Input section start
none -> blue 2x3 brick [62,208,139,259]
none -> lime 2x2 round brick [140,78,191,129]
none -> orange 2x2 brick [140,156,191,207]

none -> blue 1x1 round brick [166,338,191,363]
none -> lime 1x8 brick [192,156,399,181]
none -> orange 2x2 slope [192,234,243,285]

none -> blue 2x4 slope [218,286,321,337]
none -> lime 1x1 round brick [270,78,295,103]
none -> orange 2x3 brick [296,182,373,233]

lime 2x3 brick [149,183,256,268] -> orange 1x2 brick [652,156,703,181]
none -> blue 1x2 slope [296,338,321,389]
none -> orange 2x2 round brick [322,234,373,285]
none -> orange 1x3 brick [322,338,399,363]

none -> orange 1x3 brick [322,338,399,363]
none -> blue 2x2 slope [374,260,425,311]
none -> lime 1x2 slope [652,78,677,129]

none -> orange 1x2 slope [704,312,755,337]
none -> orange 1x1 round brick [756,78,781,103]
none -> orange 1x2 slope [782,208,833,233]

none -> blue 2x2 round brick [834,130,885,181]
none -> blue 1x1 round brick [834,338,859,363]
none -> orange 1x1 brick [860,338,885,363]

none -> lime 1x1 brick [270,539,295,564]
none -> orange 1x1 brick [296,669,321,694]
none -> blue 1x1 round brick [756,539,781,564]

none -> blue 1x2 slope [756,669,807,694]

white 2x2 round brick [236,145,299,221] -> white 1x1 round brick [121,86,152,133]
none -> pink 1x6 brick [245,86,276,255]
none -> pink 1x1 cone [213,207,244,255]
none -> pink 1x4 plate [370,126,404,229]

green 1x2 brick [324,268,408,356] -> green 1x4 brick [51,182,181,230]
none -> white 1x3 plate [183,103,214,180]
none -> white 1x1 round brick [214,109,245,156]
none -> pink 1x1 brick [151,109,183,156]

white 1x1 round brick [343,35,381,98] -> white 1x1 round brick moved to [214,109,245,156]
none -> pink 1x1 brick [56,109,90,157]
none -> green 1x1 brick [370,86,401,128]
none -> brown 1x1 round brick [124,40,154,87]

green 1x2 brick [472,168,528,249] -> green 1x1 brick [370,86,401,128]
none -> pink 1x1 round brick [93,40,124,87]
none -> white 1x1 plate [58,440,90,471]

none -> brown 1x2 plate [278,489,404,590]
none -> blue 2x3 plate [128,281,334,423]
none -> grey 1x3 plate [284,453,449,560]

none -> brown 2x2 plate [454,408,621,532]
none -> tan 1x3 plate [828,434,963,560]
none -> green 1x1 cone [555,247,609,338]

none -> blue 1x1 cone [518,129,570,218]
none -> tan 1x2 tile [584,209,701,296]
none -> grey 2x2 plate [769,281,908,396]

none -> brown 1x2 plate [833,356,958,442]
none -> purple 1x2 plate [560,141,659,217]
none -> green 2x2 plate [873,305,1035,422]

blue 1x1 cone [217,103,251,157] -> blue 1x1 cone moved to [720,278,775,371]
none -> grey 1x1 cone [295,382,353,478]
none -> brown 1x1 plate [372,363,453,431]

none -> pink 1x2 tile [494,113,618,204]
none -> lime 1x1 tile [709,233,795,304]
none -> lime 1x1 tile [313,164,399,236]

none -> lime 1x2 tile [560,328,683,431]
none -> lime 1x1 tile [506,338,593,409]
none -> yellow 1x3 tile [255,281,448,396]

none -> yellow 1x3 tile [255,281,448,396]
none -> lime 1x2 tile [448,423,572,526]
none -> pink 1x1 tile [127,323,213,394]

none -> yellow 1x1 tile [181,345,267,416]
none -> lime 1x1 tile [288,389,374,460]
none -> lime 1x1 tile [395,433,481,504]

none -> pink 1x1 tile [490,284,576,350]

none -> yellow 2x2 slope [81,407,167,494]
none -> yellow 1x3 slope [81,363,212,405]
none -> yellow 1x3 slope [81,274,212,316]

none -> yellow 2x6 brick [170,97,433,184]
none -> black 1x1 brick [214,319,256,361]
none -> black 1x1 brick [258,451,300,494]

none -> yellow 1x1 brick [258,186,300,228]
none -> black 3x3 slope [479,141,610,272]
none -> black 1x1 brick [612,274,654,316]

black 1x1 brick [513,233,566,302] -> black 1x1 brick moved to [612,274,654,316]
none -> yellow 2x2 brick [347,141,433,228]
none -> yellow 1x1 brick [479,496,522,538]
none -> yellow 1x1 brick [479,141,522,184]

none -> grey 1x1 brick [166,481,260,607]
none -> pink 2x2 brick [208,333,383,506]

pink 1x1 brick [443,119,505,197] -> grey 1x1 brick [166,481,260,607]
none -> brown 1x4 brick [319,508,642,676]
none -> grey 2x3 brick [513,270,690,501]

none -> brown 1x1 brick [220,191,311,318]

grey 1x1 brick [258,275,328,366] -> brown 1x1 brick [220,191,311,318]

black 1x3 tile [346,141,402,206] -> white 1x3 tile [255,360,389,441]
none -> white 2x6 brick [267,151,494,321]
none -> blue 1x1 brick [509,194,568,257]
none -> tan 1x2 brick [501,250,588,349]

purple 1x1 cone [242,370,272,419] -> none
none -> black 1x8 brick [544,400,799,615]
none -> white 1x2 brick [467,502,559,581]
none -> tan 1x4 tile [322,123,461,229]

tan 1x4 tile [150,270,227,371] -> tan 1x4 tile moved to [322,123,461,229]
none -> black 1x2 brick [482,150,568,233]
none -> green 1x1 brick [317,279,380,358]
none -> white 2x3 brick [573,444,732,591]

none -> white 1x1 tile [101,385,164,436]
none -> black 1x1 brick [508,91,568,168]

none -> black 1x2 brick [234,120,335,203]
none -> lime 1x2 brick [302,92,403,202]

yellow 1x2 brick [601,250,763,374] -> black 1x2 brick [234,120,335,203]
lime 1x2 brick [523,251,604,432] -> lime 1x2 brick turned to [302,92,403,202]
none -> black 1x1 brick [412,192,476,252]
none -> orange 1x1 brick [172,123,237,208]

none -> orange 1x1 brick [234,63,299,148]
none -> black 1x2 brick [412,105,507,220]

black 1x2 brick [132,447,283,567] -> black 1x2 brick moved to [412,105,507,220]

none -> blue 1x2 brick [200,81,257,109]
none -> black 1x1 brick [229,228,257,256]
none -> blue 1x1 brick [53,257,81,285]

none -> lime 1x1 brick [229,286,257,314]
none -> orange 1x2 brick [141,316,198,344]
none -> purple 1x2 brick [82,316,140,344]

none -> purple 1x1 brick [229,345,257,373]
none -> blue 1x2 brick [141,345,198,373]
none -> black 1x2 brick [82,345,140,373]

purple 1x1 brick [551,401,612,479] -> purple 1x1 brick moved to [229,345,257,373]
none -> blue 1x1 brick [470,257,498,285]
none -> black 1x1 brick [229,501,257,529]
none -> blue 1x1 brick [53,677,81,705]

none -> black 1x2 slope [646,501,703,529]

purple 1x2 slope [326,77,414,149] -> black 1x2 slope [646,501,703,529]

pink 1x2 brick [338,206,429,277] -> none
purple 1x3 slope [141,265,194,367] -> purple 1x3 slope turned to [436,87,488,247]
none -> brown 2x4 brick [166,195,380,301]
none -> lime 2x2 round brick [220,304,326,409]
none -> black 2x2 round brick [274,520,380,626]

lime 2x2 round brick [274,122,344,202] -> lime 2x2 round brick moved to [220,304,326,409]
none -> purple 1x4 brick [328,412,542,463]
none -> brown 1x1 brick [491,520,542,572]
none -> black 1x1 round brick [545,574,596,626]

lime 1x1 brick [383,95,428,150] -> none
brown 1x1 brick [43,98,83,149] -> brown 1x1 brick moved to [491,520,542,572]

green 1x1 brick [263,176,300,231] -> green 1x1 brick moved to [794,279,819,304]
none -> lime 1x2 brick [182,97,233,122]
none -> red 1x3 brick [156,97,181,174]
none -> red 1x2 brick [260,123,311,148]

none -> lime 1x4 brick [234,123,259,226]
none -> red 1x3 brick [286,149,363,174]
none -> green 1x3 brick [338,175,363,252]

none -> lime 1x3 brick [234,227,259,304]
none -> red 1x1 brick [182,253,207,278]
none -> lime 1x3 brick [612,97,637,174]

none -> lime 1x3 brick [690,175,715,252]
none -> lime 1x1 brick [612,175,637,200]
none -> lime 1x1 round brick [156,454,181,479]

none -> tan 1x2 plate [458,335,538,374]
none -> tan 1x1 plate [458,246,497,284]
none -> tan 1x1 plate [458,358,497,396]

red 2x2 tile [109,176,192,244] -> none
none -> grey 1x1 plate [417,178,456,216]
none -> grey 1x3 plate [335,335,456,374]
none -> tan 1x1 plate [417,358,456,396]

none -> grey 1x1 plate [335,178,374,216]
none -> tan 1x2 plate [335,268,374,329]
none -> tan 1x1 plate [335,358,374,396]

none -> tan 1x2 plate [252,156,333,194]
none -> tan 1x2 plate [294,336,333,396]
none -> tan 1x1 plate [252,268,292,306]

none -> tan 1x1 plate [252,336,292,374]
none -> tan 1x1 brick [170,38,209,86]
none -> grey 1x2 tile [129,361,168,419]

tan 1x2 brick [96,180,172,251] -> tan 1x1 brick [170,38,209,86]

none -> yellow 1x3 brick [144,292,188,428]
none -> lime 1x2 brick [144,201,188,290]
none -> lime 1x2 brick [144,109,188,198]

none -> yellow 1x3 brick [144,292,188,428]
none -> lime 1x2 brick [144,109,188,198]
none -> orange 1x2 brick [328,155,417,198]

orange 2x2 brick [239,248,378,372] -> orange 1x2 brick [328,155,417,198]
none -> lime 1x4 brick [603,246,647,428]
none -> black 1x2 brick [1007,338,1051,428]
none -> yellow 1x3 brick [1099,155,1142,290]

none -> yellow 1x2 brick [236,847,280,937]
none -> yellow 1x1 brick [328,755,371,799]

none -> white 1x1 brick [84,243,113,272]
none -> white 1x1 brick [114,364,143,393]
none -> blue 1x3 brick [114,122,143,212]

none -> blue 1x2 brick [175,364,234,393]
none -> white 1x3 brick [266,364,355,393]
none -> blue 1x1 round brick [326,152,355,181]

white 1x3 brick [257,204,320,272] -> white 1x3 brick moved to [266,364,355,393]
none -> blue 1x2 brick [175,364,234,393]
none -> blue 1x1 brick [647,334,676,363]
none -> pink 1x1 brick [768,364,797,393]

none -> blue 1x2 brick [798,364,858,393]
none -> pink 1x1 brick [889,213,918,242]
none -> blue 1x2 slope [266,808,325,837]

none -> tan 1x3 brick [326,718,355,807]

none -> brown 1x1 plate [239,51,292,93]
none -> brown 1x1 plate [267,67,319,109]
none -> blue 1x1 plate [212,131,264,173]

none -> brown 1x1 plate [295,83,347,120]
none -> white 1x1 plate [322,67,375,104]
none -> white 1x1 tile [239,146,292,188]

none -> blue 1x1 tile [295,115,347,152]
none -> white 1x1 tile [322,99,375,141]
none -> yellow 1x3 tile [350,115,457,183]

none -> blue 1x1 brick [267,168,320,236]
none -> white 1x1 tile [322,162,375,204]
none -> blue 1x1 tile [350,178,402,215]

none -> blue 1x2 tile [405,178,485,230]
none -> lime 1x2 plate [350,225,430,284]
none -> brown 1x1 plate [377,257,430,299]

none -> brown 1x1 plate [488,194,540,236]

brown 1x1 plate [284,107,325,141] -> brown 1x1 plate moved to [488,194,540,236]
Input section end
All that belongs in the answer is an exact copy of the lines from the start of the records above through the line with "none -> blue 2x4 slope [218,286,321,337]".

none -> blue 2x3 brick [62,208,139,259]
none -> lime 2x2 round brick [140,78,191,129]
none -> orange 2x2 brick [140,156,191,207]

none -> blue 1x1 round brick [166,338,191,363]
none -> lime 1x8 brick [192,156,399,181]
none -> orange 2x2 slope [192,234,243,285]

none -> blue 2x4 slope [218,286,321,337]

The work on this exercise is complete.